_Problem to work on_. The answer must be an exact reprint of the lines from the one with "(575, 414) = (511, 324): blue" through the final line of the data, with no pictures included.

##### Records for this task #####

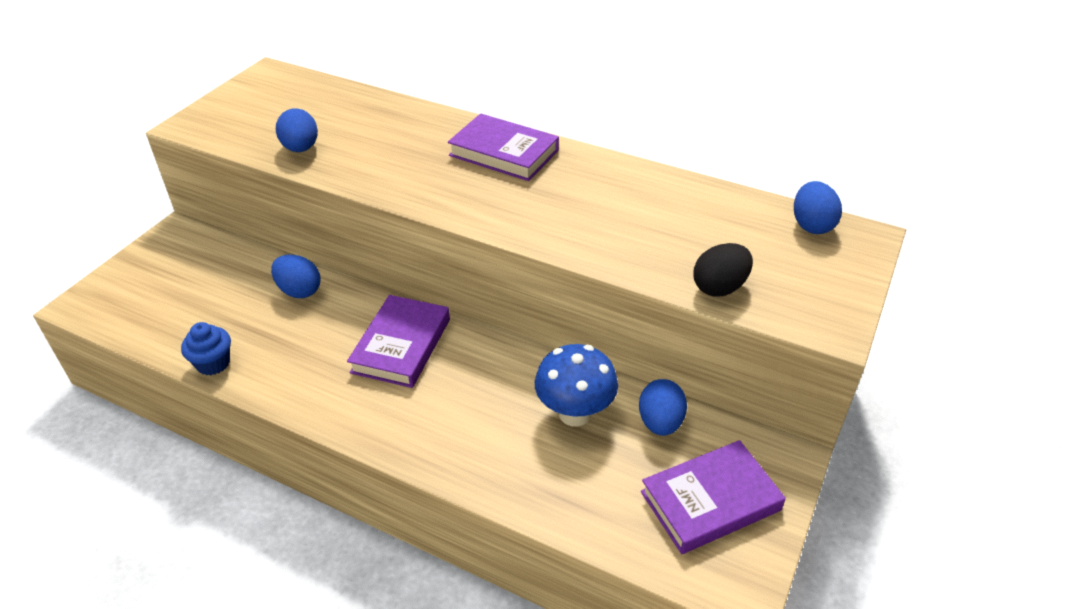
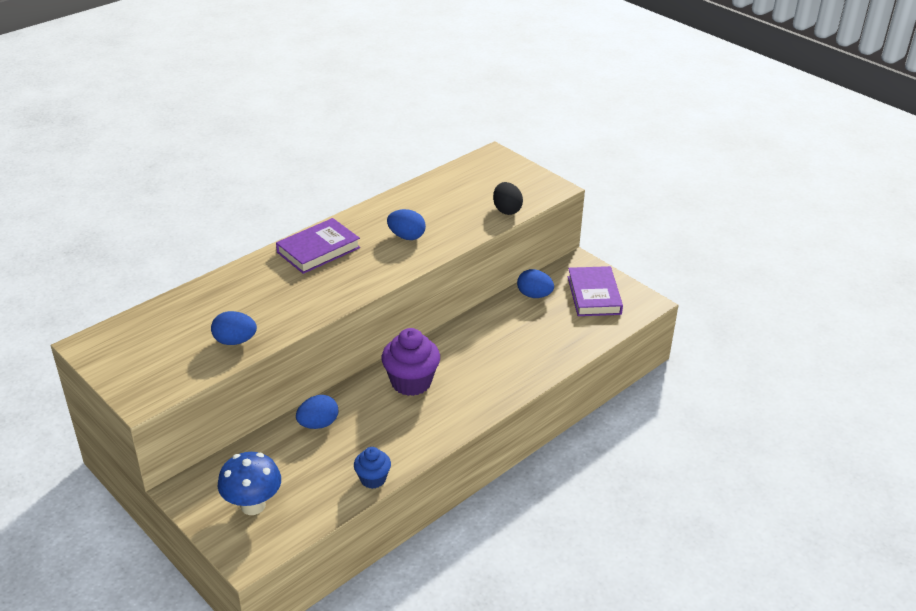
camera: 70 degrees left, 5 degrees down
(401, 345) = (411, 382): purple book -> purple cupcake
(575, 414) = (511, 324): blue mushroom -> blue mushroom (253, 505)
(811, 225) = (474, 166): blue egg -> blue egg (406, 236)

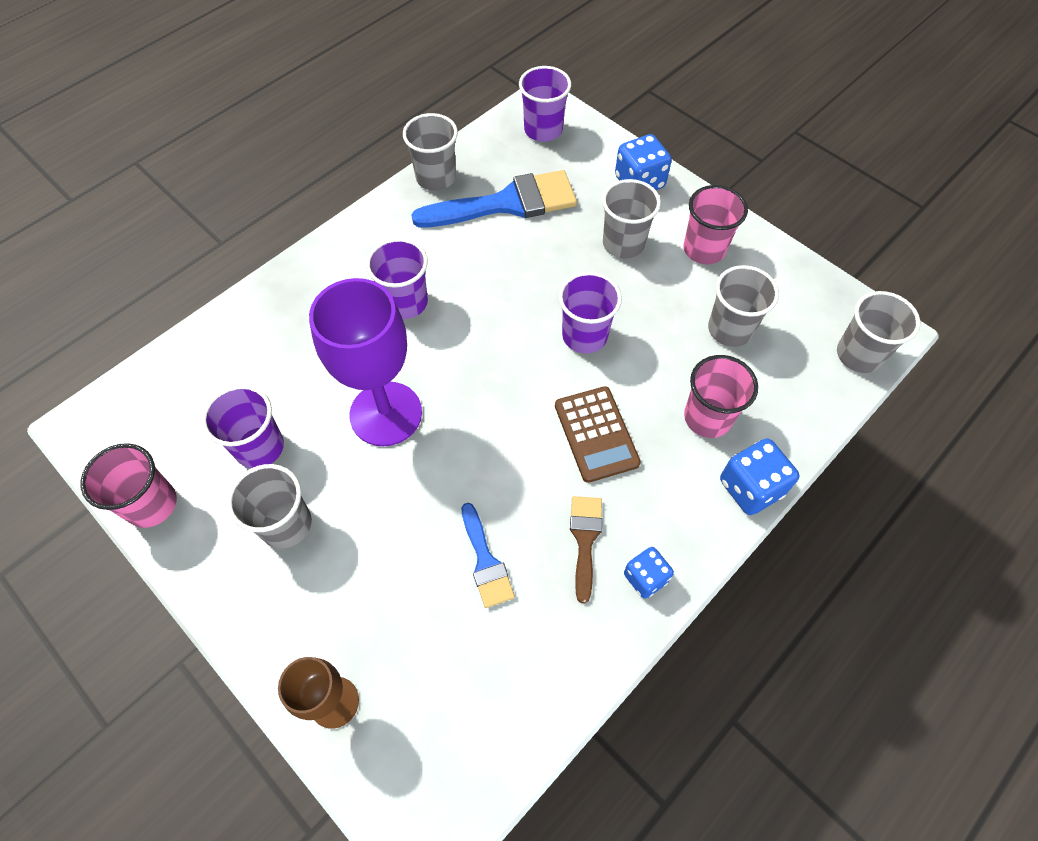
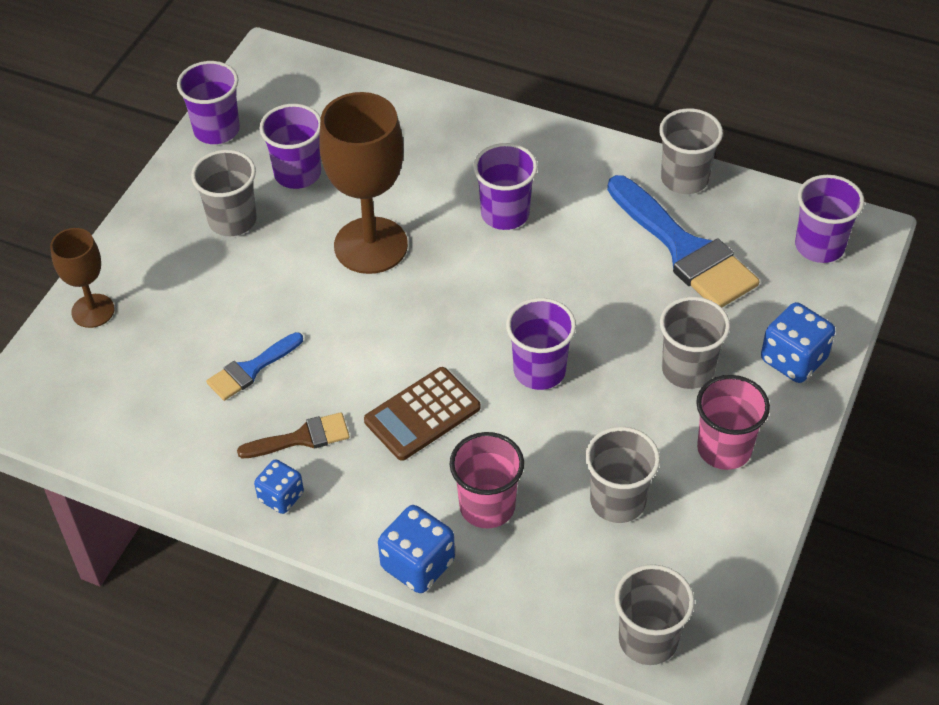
camera: 70 degrees right, 10 degrees down
(151, 504) = (216, 130): pink cup -> purple cup
(386, 414) = (371, 245): purple goblet -> brown goblet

#####

_Exercise answer_.
(575, 414) = (511, 324): blue mushroom -> blue mushroom (253, 505)
(811, 225) = (474, 166): blue egg -> blue egg (406, 236)

camera: 70 degrees right, 10 degrees down
(151, 504) = (216, 130): pink cup -> purple cup
(386, 414) = (371, 245): purple goblet -> brown goblet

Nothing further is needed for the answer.